TASK INPUTS:
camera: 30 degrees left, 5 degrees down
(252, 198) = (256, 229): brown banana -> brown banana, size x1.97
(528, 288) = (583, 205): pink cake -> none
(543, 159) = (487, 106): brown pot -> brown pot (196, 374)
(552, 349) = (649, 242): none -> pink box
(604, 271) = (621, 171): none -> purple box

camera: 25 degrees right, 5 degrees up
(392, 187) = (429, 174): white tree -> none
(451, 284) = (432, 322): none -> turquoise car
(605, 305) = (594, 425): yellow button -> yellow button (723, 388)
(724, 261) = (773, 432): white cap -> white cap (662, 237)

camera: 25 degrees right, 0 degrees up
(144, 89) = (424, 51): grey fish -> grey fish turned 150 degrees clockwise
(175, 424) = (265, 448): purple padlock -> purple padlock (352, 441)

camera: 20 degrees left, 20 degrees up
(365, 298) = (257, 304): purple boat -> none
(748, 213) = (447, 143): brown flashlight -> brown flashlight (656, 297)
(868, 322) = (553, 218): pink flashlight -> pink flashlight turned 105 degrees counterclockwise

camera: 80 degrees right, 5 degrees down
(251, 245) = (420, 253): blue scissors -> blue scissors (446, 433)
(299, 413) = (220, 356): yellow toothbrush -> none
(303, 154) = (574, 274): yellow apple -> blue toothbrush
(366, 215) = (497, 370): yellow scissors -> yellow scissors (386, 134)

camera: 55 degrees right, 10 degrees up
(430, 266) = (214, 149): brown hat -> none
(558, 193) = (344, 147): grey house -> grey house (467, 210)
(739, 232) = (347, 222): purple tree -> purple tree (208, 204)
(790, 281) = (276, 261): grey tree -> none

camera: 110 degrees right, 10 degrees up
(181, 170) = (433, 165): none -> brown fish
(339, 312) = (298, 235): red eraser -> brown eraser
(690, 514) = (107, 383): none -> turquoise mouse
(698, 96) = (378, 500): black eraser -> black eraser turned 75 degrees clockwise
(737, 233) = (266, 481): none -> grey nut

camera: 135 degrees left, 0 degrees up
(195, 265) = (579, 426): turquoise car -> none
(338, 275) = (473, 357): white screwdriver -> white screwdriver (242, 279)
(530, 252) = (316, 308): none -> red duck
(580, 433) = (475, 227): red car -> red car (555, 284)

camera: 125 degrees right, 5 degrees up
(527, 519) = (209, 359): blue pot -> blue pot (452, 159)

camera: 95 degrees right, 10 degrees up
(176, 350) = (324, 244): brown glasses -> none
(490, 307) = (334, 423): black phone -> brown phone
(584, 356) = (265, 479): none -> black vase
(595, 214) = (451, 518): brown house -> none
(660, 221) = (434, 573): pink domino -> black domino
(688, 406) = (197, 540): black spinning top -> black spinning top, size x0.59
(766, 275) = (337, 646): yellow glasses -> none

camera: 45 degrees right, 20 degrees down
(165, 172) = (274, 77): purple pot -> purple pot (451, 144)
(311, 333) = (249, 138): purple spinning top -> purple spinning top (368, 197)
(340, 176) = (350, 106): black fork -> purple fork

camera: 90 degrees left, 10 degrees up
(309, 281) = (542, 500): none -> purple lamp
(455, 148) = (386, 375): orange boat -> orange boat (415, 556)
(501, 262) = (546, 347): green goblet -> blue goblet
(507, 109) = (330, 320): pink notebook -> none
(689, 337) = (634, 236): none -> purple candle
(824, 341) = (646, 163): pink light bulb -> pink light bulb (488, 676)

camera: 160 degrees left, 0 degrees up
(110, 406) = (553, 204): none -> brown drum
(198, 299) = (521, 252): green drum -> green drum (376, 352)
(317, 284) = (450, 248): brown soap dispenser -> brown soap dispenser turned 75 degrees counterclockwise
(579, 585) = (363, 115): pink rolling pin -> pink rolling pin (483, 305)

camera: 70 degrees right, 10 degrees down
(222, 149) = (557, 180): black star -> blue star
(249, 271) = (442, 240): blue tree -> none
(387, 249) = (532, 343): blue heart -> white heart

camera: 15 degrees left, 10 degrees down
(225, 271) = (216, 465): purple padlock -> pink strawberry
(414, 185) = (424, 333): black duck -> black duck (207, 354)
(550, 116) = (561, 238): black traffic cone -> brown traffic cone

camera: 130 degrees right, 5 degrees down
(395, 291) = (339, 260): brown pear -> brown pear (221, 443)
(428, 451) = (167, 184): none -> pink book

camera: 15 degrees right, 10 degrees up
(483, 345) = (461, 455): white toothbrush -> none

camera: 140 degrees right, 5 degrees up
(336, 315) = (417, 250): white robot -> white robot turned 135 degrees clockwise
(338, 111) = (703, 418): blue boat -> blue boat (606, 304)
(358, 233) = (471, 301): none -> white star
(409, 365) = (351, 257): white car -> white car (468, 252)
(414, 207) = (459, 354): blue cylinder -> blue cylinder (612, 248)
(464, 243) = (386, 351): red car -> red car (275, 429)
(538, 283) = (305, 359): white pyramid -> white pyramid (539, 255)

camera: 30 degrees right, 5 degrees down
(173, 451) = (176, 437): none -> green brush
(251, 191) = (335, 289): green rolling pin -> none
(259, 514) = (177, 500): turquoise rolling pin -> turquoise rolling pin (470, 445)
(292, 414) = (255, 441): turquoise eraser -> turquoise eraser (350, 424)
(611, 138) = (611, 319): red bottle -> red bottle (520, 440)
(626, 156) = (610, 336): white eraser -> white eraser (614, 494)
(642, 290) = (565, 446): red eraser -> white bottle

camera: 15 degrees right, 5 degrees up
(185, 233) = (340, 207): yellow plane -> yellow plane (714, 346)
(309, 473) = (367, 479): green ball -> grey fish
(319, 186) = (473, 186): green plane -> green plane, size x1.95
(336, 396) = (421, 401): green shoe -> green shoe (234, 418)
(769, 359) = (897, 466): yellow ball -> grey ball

WHAT TO PRODUCE: The data above needs retyping. Reproduce each line exactly.

EXPECTED OUTPUT:
camera: 30 degrees left, 5 degrees down
(252, 198) = (256, 229): brown banana -> brown banana, size x1.97
(528, 288) = (583, 205): pink cake -> none
(543, 159) = (487, 106): brown pot -> brown pot (196, 374)
(552, 349) = (649, 242): none -> pink box
(604, 271) = (621, 171): none -> purple box

camera: 25 degrees right, 5 degrees up
(392, 187) = (429, 174): white tree -> none
(451, 284) = (432, 322): none -> turquoise car
(605, 305) = (594, 425): yellow button -> yellow button (723, 388)
(724, 261) = (773, 432): white cap -> white cap (662, 237)

camera: 25 degrees right, 0 degrees up
(144, 89) = (424, 51): grey fish -> grey fish turned 150 degrees clockwise
(175, 424) = (265, 448): purple padlock -> purple padlock (352, 441)

camera: 20 degrees left, 20 degrees up
(365, 298) = (257, 304): purple boat -> none
(748, 213) = (447, 143): brown flashlight -> brown flashlight (656, 297)
(868, 322) = (553, 218): pink flashlight -> pink flashlight turned 105 degrees counterclockwise

camera: 80 degrees right, 5 degrees down
(251, 245) = (420, 253): blue scissors -> blue scissors (446, 433)
(299, 413) = (220, 356): yellow toothbrush -> none
(303, 154) = (574, 274): yellow apple -> blue toothbrush
(366, 215) = (497, 370): yellow scissors -> yellow scissors (386, 134)

camera: 55 degrees right, 10 degrees up
(430, 266) = (214, 149): brown hat -> none
(558, 193) = (344, 147): grey house -> grey house (467, 210)
(739, 232) = (347, 222): purple tree -> purple tree (208, 204)
(790, 281) = (276, 261): grey tree -> none

camera: 110 degrees right, 10 degrees up
(181, 170) = (433, 165): none -> brown fish
(339, 312) = (298, 235): red eraser -> brown eraser
(690, 514) = (107, 383): none -> turquoise mouse
(698, 96) = (378, 500): black eraser -> black eraser turned 75 degrees clockwise
(737, 233) = (266, 481): none -> grey nut

camera: 135 degrees left, 0 degrees up
(195, 265) = (579, 426): turquoise car -> none
(338, 275) = (473, 357): white screwdriver -> white screwdriver (242, 279)
(530, 252) = (316, 308): none -> red duck
(580, 433) = (475, 227): red car -> red car (555, 284)

camera: 125 degrees right, 5 degrees up
(527, 519) = (209, 359): blue pot -> blue pot (452, 159)

camera: 95 degrees right, 10 degrees up
(176, 350) = (324, 244): brown glasses -> none
(490, 307) = (334, 423): black phone -> brown phone
(584, 356) = (265, 479): none -> black vase
(595, 214) = (451, 518): brown house -> none
(660, 221) = (434, 573): pink domino -> black domino
(688, 406) = (197, 540): black spinning top -> black spinning top, size x0.59
(766, 275) = (337, 646): yellow glasses -> none

camera: 45 degrees right, 20 degrees down
(165, 172) = (274, 77): purple pot -> purple pot (451, 144)
(311, 333) = (249, 138): purple spinning top -> purple spinning top (368, 197)
(340, 176) = (350, 106): black fork -> purple fork

camera: 90 degrees left, 10 degrees up
(309, 281) = (542, 500): none -> purple lamp
(455, 148) = (386, 375): orange boat -> orange boat (415, 556)
(501, 262) = (546, 347): green goblet -> blue goblet
(507, 109) = (330, 320): pink notebook -> none
(689, 337) = (634, 236): none -> purple candle
(824, 341) = (646, 163): pink light bulb -> pink light bulb (488, 676)

camera: 160 degrees left, 0 degrees up
(110, 406) = (553, 204): none -> brown drum
(198, 299) = (521, 252): green drum -> green drum (376, 352)
(317, 284) = (450, 248): brown soap dispenser -> brown soap dispenser turned 75 degrees counterclockwise
(579, 585) = (363, 115): pink rolling pin -> pink rolling pin (483, 305)

camera: 70 degrees right, 10 degrees down
(222, 149) = (557, 180): black star -> blue star
(249, 271) = (442, 240): blue tree -> none
(387, 249) = (532, 343): blue heart -> white heart

camera: 15 degrees left, 10 degrees down
(225, 271) = (216, 465): purple padlock -> pink strawberry
(414, 185) = (424, 333): black duck -> black duck (207, 354)
(550, 116) = (561, 238): black traffic cone -> brown traffic cone

camera: 130 degrees right, 5 degrees down
(395, 291) = (339, 260): brown pear -> brown pear (221, 443)
(428, 451) = (167, 184): none -> pink book

camera: 15 degrees right, 10 degrees up
(483, 345) = (461, 455): white toothbrush -> none

camera: 140 degrees right, 5 degrees up
(336, 315) = (417, 250): white robot -> white robot turned 135 degrees clockwise
(338, 111) = (703, 418): blue boat -> blue boat (606, 304)
(358, 233) = (471, 301): none -> white star
(409, 365) = (351, 257): white car -> white car (468, 252)
(414, 207) = (459, 354): blue cylinder -> blue cylinder (612, 248)
(464, 243) = (386, 351): red car -> red car (275, 429)
(538, 283) = (305, 359): white pyramid -> white pyramid (539, 255)

camera: 30 degrees right, 5 degrees down
(173, 451) = (176, 437): none -> green brush
(251, 191) = (335, 289): green rolling pin -> none
(259, 514) = (177, 500): turquoise rolling pin -> turquoise rolling pin (470, 445)
(292, 414) = (255, 441): turquoise eraser -> turquoise eraser (350, 424)
(611, 138) = (611, 319): red bottle -> red bottle (520, 440)
(626, 156) = (610, 336): white eraser -> white eraser (614, 494)
(642, 290) = (565, 446): red eraser -> white bottle

camera: 15 degrees right, 5 degrees up
(185, 233) = (340, 207): yellow plane -> yellow plane (714, 346)
(309, 473) = (367, 479): green ball -> grey fish
(319, 186) = (473, 186): green plane -> green plane, size x1.95
(336, 396) = (421, 401): green shoe -> green shoe (234, 418)
(769, 359) = (897, 466): yellow ball -> grey ball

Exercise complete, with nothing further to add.